→ **Aim of the task**
Could you copy out the records word for word, from the very start through the line that contains "This screenshot has width=924, height=1311.", with that line included?

→ **Data lines**
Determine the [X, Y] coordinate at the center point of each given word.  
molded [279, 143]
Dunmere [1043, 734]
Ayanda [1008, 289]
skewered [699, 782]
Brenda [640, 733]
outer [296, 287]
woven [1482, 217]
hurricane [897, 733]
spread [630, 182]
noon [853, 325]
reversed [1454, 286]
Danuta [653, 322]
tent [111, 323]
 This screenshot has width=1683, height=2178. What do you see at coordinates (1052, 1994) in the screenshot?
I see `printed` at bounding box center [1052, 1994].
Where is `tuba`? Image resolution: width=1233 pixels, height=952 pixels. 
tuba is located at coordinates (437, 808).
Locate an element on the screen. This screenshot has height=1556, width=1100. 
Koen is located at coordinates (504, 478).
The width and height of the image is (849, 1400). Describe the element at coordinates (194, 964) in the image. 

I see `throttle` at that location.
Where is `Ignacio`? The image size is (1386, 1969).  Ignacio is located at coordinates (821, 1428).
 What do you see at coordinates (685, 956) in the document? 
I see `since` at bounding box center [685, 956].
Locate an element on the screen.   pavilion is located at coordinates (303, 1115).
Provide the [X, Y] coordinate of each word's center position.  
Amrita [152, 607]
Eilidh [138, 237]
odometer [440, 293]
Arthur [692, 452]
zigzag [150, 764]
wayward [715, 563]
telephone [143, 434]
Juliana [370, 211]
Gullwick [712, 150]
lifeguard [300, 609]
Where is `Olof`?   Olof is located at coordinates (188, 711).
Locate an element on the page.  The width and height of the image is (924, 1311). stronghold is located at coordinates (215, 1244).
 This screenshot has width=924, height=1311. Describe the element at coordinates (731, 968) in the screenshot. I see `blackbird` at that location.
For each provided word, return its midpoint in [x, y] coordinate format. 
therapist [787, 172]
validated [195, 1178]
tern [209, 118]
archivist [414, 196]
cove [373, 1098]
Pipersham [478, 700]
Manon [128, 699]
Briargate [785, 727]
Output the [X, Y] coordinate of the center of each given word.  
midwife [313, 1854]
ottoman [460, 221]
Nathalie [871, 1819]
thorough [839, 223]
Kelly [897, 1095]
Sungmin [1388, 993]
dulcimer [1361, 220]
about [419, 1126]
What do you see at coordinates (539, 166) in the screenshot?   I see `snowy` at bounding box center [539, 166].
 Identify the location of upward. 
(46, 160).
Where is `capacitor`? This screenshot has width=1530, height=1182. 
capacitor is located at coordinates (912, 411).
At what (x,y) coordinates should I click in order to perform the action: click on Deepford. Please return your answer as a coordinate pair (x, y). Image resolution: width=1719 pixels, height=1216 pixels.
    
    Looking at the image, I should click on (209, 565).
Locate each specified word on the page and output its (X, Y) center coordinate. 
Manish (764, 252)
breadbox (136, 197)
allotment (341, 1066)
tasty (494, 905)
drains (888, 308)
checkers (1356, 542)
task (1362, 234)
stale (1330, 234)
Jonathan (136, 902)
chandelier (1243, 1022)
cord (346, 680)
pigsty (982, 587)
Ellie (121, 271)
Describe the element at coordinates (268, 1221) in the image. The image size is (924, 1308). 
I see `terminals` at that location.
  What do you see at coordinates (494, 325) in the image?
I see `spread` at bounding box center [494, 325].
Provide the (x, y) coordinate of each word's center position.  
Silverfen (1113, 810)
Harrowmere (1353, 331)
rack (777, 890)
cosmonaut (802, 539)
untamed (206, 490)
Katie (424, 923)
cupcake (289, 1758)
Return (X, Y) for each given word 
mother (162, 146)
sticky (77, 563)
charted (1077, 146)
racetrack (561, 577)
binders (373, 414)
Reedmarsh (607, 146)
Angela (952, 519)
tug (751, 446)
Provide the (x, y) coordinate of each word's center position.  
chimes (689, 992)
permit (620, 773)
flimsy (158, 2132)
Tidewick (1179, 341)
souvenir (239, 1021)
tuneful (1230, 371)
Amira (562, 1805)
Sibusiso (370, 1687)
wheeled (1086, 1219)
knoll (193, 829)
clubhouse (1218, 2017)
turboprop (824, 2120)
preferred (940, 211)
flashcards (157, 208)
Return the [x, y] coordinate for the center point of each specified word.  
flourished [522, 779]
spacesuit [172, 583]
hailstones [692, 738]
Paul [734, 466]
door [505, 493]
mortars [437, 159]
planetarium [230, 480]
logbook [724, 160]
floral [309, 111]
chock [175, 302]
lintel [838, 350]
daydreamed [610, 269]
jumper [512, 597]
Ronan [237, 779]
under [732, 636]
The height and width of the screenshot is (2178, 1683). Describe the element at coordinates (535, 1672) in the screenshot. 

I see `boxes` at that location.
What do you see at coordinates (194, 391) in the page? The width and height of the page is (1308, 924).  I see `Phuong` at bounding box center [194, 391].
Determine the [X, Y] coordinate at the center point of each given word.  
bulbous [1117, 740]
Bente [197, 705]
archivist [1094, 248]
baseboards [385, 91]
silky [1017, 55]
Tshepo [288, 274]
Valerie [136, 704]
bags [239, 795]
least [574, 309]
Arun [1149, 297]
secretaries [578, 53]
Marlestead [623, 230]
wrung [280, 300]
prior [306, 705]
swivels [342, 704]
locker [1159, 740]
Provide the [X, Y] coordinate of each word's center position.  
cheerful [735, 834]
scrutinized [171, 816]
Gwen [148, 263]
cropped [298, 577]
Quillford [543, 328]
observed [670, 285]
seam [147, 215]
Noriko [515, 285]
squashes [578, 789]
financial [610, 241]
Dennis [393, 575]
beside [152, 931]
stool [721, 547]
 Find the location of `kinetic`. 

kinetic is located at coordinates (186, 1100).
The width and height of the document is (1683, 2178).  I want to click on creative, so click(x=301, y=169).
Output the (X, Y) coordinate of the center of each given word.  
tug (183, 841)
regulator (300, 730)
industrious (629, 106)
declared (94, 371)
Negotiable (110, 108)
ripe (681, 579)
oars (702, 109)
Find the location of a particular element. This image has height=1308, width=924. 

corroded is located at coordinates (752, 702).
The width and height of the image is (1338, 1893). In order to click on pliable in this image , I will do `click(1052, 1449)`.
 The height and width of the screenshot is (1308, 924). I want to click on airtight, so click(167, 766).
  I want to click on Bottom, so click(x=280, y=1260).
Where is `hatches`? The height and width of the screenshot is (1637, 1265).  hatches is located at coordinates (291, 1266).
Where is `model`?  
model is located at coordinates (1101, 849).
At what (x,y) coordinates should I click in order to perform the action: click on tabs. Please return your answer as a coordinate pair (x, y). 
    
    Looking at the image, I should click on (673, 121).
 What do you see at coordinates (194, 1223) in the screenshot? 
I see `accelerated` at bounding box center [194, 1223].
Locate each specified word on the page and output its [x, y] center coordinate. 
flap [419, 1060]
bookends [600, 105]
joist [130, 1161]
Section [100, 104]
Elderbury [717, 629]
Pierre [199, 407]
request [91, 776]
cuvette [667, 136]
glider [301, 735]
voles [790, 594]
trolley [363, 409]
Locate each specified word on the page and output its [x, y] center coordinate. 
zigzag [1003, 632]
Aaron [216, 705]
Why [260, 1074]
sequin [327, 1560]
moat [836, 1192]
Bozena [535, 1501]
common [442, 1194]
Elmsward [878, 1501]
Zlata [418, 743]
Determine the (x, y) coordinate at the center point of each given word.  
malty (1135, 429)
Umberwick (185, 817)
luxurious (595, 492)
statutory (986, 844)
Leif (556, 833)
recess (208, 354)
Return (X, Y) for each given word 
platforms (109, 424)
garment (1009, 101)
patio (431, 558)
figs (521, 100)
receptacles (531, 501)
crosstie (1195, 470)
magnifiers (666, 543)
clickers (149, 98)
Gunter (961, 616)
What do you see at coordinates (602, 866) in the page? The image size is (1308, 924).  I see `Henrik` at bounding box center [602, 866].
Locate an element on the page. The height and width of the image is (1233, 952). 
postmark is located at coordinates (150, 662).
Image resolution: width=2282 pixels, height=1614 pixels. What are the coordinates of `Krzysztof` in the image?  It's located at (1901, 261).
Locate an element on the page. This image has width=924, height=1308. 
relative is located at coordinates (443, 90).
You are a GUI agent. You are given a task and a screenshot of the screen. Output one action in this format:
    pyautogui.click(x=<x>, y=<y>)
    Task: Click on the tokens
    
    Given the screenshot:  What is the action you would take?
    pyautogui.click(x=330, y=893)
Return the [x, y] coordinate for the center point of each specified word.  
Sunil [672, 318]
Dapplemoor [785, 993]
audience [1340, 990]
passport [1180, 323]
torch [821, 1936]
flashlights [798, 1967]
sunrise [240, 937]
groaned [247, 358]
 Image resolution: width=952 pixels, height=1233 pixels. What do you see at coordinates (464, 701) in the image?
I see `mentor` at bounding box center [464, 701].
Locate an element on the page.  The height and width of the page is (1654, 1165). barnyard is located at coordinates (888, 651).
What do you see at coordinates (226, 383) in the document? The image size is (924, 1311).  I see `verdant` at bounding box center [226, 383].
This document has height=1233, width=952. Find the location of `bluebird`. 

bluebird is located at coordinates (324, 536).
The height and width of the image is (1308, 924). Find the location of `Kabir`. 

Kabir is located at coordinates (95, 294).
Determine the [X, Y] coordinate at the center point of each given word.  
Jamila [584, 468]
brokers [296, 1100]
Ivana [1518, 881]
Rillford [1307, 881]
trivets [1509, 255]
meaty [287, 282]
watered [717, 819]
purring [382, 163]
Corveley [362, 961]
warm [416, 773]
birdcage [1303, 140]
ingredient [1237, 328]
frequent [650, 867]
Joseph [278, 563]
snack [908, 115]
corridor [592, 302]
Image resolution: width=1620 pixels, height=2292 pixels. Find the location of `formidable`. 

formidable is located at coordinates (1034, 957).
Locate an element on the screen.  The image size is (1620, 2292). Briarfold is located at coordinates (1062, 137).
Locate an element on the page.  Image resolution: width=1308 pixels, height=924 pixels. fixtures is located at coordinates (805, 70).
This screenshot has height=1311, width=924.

→ **Answer to this task**
Determine the [X, Y] coordinate at the center point of each given word.  
molded [279, 143]
Dunmere [1043, 734]
Ayanda [1008, 289]
skewered [699, 782]
Brenda [640, 733]
outer [296, 287]
woven [1482, 217]
hurricane [897, 733]
spread [630, 182]
noon [853, 325]
reversed [1454, 286]
Danuta [653, 322]
tent [111, 323]
 This screenshot has width=1683, height=2178. What do you see at coordinates (1052, 1994) in the screenshot?
I see `printed` at bounding box center [1052, 1994].
Where is `tuba`? Image resolution: width=1233 pixels, height=952 pixels. 
tuba is located at coordinates (437, 808).
Locate an element on the screen. This screenshot has height=1556, width=1100. 
Koen is located at coordinates (504, 478).
The width and height of the image is (849, 1400). Describe the element at coordinates (194, 964) in the image. 

I see `throttle` at that location.
Where is `Ignacio`? The image size is (1386, 1969).  Ignacio is located at coordinates (821, 1428).
 What do you see at coordinates (685, 956) in the document? 
I see `since` at bounding box center [685, 956].
Locate an element on the screen.   pavilion is located at coordinates (303, 1115).
Provide the [X, Y] coordinate of each word's center position.  
Amrita [152, 607]
Eilidh [138, 237]
odometer [440, 293]
Arthur [692, 452]
zigzag [150, 764]
wayward [715, 563]
telephone [143, 434]
Juliana [370, 211]
Gullwick [712, 150]
lifeguard [300, 609]
Where is `Olof`?   Olof is located at coordinates (188, 711).
Locate an element on the page.  The width and height of the image is (924, 1311). stronghold is located at coordinates (215, 1244).
 This screenshot has width=924, height=1311. Describe the element at coordinates (731, 968) in the screenshot. I see `blackbird` at that location.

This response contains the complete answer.